● Your instructions
The expected output is the line bearing "D103: LED white" followed by all remaining lines of the records, each restated word for word.

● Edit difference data
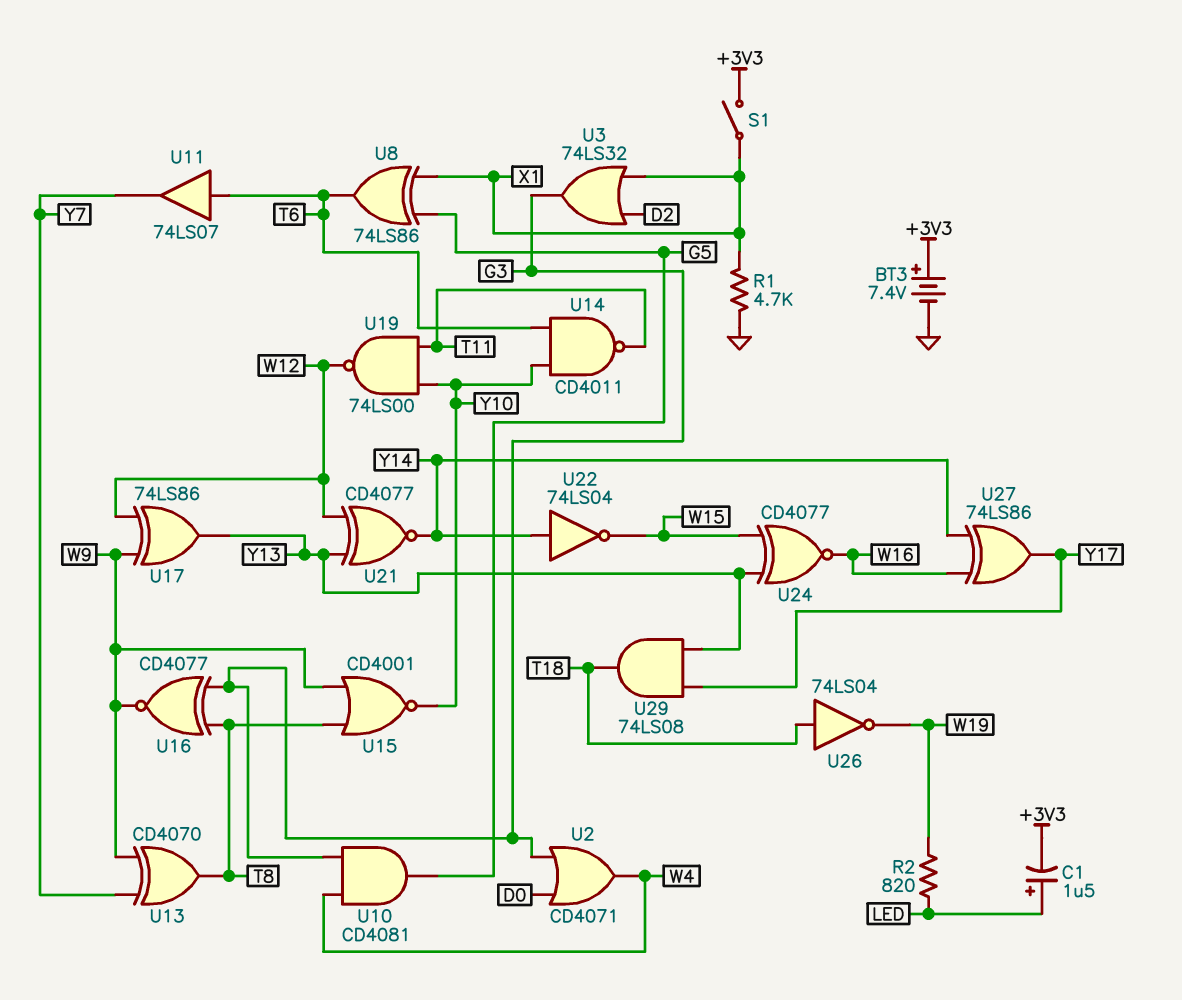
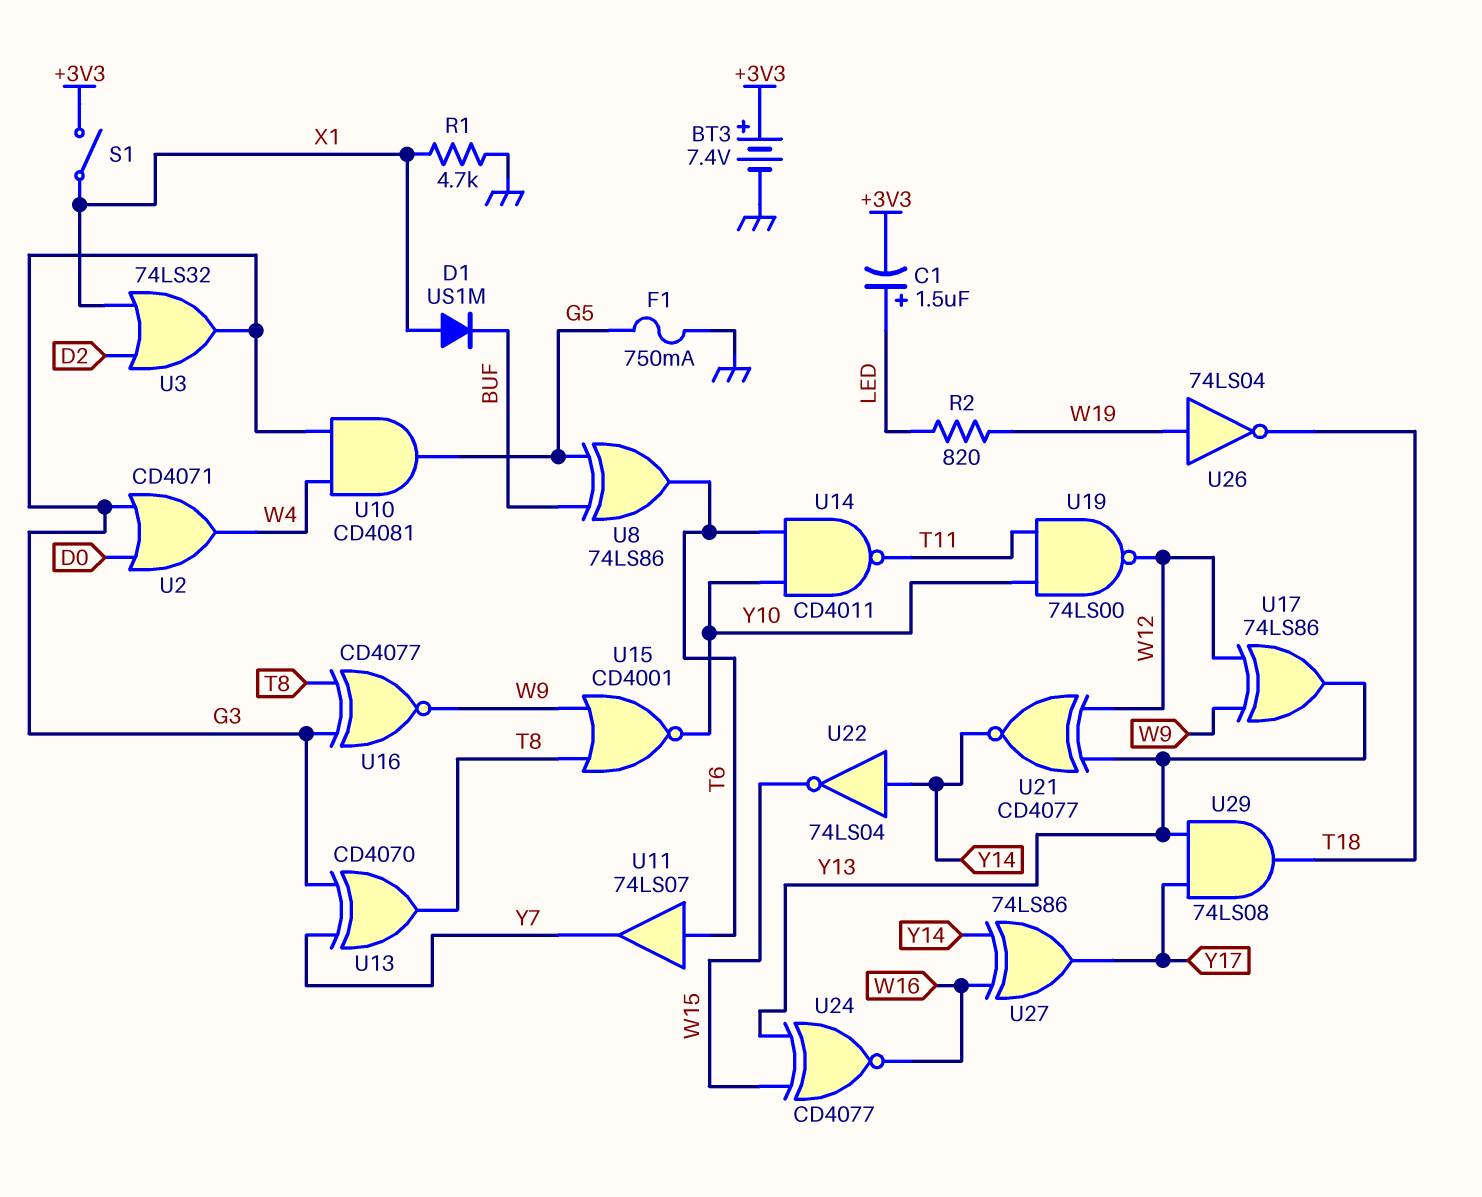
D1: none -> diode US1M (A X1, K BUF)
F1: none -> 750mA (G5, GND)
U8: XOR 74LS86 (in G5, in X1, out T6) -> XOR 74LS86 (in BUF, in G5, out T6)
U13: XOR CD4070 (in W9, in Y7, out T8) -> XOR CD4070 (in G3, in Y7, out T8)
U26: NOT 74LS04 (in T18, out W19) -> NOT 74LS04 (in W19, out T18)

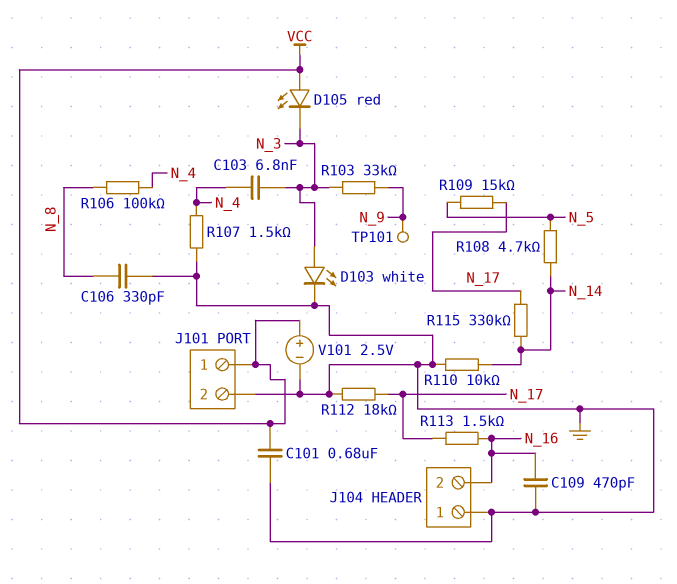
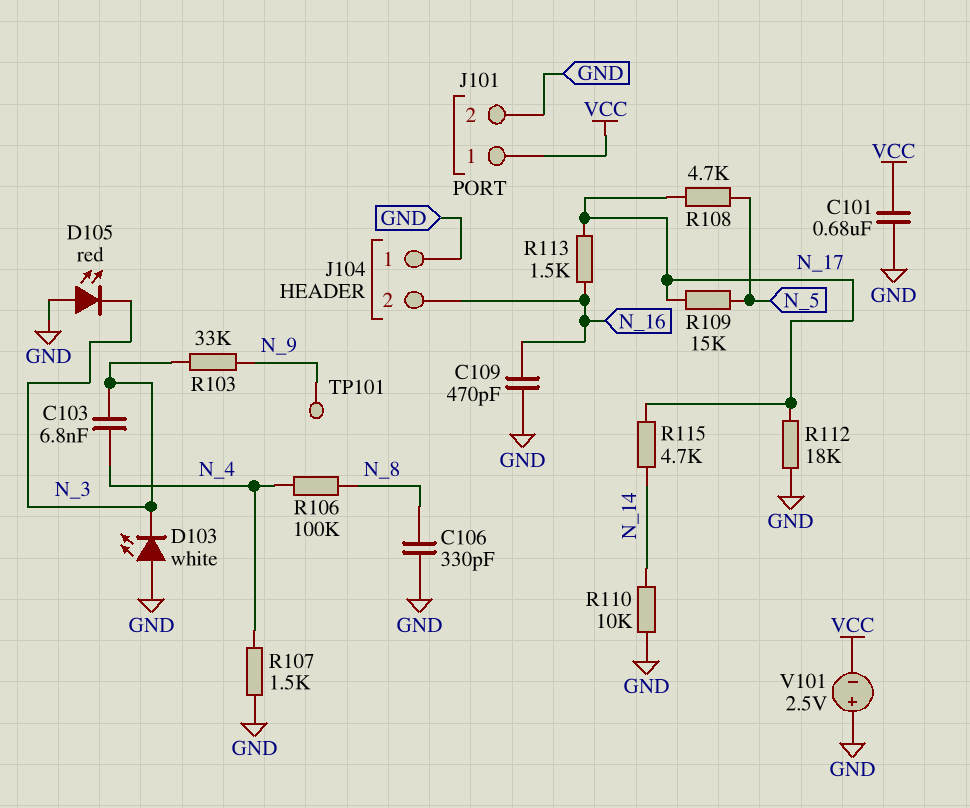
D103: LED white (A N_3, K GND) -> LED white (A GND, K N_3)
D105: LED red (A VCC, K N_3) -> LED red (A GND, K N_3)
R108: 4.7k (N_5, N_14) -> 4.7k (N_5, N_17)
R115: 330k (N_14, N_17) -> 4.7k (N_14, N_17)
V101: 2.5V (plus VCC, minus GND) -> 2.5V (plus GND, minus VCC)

● Answer to the exercise
D103: LED white (A N_3, K GND) -> LED white (A GND, K N_3)
D105: LED red (A VCC, K N_3) -> LED red (A GND, K N_3)
R108: 4.7k (N_5, N_14) -> 4.7k (N_5, N_17)
R115: 330k (N_14, N_17) -> 4.7k (N_14, N_17)
V101: 2.5V (plus VCC, minus GND) -> 2.5V (plus GND, minus VCC)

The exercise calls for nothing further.